_MATERIAL TO PROCESS_.
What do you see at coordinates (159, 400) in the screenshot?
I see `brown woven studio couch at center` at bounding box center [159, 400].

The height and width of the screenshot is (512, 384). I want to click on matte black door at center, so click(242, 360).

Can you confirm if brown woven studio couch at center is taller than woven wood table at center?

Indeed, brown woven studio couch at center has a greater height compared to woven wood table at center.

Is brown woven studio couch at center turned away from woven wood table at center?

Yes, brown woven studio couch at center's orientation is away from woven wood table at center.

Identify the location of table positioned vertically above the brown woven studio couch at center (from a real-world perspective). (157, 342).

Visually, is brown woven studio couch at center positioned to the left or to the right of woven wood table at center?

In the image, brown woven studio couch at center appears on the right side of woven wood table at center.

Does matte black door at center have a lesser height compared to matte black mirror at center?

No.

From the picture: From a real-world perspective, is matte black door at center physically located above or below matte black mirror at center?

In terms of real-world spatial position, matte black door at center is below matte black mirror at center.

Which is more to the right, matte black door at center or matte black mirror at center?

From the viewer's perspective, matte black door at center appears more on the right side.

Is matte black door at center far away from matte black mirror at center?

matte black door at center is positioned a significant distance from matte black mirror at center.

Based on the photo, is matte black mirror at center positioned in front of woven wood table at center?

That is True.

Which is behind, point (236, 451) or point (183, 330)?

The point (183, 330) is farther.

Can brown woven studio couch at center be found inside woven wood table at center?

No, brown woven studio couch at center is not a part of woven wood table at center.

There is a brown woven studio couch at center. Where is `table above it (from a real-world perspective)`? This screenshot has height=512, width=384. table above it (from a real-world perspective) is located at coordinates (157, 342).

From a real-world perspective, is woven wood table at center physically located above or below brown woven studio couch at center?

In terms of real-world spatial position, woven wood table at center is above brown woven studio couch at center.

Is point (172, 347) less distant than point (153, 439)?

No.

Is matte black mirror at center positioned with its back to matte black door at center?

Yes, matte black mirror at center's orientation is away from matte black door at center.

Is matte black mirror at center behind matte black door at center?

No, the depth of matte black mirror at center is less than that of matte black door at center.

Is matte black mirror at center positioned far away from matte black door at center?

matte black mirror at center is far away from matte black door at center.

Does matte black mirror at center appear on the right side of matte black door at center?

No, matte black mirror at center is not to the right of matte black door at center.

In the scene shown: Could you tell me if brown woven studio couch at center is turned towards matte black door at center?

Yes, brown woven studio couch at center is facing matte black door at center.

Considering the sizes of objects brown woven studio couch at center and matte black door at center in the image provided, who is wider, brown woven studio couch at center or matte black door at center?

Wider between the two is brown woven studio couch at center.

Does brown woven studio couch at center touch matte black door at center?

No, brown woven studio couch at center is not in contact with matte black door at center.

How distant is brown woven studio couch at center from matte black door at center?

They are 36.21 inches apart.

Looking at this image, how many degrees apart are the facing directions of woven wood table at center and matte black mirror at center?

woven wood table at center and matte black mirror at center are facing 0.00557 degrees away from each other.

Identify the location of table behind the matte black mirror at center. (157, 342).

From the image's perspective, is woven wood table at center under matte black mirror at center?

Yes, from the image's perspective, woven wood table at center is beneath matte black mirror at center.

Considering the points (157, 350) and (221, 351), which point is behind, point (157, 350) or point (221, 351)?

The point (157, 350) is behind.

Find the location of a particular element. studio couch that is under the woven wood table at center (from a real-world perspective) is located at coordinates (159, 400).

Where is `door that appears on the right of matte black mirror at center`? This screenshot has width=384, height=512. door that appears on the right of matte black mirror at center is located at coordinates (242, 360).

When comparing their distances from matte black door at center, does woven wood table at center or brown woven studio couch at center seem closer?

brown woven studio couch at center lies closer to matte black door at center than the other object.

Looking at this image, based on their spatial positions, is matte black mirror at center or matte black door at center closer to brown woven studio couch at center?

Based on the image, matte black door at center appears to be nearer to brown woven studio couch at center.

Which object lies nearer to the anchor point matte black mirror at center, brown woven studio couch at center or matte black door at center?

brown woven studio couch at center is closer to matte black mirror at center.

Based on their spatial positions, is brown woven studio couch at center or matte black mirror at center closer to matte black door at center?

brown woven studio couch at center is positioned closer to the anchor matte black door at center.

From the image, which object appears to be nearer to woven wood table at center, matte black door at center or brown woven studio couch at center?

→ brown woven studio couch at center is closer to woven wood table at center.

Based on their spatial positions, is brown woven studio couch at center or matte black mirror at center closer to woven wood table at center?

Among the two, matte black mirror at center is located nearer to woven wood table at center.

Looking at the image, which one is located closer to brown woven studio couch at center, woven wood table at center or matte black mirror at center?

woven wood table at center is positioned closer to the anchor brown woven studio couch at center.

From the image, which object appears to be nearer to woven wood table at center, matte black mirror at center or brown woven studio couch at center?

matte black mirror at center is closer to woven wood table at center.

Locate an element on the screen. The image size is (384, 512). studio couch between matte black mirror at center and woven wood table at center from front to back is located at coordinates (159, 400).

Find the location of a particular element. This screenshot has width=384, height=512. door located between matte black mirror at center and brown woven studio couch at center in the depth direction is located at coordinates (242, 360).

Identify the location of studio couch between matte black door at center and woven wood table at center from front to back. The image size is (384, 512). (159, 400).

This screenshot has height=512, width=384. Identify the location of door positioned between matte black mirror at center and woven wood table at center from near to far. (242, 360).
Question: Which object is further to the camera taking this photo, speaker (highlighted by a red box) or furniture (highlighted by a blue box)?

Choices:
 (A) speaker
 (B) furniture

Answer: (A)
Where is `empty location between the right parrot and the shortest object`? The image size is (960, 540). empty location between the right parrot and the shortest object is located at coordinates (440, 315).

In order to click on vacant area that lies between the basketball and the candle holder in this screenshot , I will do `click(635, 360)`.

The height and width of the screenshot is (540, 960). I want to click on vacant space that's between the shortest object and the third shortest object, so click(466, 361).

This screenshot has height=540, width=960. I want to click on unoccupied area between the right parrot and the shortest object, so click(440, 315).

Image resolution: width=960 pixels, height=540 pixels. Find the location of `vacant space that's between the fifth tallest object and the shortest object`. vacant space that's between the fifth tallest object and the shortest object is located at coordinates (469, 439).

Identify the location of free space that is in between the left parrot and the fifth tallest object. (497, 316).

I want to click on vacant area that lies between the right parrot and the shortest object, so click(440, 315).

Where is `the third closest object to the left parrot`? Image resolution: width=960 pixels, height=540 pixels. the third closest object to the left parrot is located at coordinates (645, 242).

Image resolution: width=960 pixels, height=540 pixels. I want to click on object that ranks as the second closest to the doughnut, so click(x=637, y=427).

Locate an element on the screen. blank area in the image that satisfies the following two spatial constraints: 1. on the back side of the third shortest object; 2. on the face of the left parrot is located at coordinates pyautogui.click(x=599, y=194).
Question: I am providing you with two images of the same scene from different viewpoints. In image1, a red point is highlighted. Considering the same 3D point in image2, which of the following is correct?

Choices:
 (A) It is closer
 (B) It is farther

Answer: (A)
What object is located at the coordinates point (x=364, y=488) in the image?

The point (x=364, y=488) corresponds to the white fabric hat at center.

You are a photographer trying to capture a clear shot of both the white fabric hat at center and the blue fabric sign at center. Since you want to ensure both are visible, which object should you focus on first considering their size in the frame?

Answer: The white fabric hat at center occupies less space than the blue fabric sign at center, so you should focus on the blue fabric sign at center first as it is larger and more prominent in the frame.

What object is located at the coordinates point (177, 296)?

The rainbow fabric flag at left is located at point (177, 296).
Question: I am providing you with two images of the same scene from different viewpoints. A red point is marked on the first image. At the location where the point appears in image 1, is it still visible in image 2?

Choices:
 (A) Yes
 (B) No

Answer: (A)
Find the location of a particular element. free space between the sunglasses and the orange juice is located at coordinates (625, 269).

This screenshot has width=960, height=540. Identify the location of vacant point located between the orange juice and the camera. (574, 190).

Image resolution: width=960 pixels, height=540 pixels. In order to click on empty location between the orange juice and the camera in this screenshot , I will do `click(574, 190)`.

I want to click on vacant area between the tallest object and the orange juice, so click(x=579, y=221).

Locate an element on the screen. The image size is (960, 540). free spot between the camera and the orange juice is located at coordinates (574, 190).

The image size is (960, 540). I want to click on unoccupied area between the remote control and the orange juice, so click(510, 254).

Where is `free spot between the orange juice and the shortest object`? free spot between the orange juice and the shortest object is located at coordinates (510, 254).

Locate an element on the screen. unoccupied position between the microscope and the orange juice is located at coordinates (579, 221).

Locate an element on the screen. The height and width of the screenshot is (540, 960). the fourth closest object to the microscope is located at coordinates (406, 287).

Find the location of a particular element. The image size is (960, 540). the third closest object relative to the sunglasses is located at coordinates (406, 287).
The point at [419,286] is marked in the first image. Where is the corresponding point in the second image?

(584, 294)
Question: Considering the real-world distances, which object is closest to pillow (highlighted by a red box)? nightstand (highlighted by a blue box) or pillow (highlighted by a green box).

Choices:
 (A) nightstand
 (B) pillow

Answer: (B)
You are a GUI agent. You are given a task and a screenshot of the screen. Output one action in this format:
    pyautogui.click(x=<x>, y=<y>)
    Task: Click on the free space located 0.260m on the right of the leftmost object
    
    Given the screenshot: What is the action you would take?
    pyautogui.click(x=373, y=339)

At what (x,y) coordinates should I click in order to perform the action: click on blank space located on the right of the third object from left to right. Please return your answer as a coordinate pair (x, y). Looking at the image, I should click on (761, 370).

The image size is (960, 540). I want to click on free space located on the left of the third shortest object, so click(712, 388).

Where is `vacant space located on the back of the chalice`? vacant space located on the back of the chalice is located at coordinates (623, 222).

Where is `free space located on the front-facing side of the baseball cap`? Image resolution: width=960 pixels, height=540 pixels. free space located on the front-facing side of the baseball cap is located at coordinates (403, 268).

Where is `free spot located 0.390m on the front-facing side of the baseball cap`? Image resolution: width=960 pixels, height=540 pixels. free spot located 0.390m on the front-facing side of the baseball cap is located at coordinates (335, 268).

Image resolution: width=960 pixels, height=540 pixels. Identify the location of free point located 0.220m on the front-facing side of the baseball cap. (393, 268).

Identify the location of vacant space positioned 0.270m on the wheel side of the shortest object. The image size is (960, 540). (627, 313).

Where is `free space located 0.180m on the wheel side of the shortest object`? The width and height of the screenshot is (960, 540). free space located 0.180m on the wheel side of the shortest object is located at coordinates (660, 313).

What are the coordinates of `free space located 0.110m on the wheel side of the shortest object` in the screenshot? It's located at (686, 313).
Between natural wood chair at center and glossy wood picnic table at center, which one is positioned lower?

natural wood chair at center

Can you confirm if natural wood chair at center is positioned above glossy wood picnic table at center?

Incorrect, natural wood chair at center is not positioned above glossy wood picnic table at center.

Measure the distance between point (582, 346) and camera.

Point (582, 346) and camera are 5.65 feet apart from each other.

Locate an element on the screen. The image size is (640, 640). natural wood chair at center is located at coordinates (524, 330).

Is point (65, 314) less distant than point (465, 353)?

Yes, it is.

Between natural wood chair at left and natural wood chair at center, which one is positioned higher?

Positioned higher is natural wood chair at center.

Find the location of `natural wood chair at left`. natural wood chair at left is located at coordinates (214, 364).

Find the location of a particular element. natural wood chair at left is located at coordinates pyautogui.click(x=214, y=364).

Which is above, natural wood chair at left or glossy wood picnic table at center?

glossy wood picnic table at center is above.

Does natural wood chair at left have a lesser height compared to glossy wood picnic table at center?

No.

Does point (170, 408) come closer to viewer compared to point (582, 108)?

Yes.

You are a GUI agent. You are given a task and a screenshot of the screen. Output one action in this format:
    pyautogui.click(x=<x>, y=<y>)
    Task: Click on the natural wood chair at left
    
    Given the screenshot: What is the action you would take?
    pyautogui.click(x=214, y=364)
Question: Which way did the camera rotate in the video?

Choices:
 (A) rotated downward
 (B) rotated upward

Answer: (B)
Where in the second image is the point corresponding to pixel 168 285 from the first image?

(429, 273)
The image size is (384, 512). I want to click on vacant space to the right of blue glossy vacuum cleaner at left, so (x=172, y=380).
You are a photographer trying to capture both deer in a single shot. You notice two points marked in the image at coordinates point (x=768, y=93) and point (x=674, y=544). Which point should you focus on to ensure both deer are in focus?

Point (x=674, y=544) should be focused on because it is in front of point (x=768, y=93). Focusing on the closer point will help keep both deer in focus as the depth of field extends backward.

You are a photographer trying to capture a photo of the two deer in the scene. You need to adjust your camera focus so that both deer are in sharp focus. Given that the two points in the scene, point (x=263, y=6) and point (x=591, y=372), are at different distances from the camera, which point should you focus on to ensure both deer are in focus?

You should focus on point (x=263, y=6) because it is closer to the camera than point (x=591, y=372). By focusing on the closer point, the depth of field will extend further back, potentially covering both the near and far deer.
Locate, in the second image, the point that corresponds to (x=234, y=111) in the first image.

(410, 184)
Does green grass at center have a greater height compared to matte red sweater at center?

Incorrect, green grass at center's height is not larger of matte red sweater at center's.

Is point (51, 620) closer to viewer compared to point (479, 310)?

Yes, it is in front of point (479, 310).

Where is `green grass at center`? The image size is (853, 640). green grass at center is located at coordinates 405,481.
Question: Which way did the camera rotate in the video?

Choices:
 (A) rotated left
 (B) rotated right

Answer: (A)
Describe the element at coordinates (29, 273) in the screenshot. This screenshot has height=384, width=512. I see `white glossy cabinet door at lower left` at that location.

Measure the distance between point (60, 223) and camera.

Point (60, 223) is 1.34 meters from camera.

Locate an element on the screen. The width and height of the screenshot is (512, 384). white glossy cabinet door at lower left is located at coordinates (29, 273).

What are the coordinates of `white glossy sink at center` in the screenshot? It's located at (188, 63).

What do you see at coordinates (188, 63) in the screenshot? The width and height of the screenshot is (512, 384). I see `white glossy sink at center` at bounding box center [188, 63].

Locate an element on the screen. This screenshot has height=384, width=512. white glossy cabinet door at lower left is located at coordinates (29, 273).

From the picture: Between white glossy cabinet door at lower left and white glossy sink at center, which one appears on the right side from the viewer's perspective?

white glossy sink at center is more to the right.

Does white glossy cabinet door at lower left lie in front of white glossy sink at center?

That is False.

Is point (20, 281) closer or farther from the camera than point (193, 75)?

_PROBLEM_. Reproduce, unchanged, the portion of the records above that begins with their first line and ends with the line containing "Is matte black door at center far", including both of those lines.

_FINAL ANSWER_.
What do you see at coordinates (159, 400) in the screenshot?
I see `brown woven studio couch at center` at bounding box center [159, 400].

The height and width of the screenshot is (512, 384). I want to click on matte black door at center, so click(242, 360).

Can you confirm if brown woven studio couch at center is taller than woven wood table at center?

Indeed, brown woven studio couch at center has a greater height compared to woven wood table at center.

Is brown woven studio couch at center turned away from woven wood table at center?

Yes, brown woven studio couch at center's orientation is away from woven wood table at center.

Identify the location of table positioned vertically above the brown woven studio couch at center (from a real-world perspective). (157, 342).

Visually, is brown woven studio couch at center positioned to the left or to the right of woven wood table at center?

In the image, brown woven studio couch at center appears on the right side of woven wood table at center.

Does matte black door at center have a lesser height compared to matte black mirror at center?

No.

From the picture: From a real-world perspective, is matte black door at center physically located above or below matte black mirror at center?

In terms of real-world spatial position, matte black door at center is below matte black mirror at center.

Which is more to the right, matte black door at center or matte black mirror at center?

From the viewer's perspective, matte black door at center appears more on the right side.

Is matte black door at center far away from matte black mirror at center?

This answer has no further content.